- [ASSIGNMENT] Produce an exact transcription of the data, with the images left out.

- [INFORMATION SHOWN]
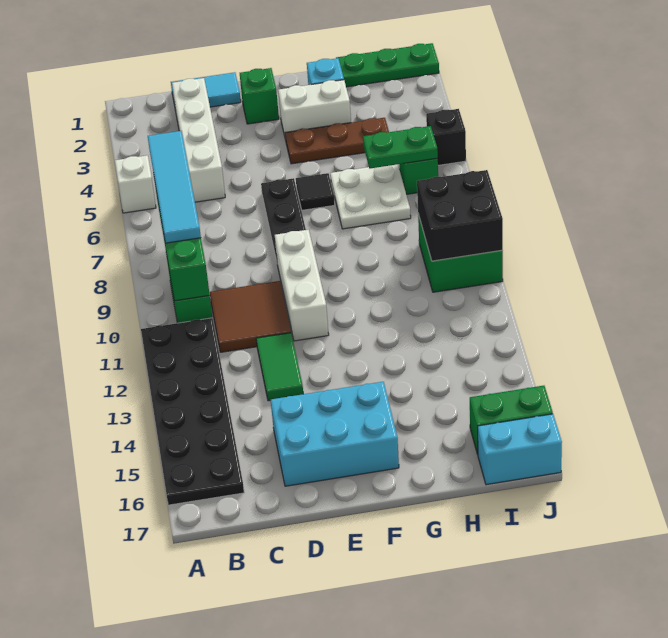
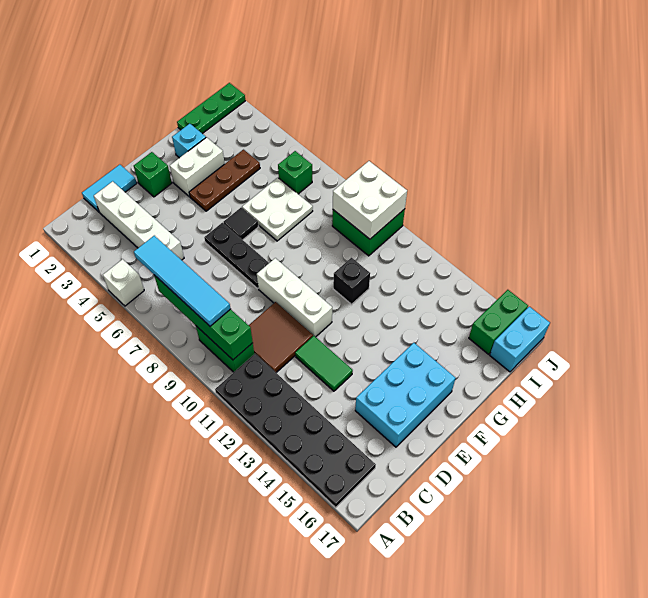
green plate H6:I6 level 2 -> none
black brick I9:J10 level 2 -> white brick I9:J10 level 2
black brick J5 level 1 -> black brick G11 level 1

- [WRITTEN RESPONSE]
green plate H6:I6 level 2 -> none
black brick I9:J10 level 2 -> white brick I9:J10 level 2
black brick J5 level 1 -> black brick G11 level 1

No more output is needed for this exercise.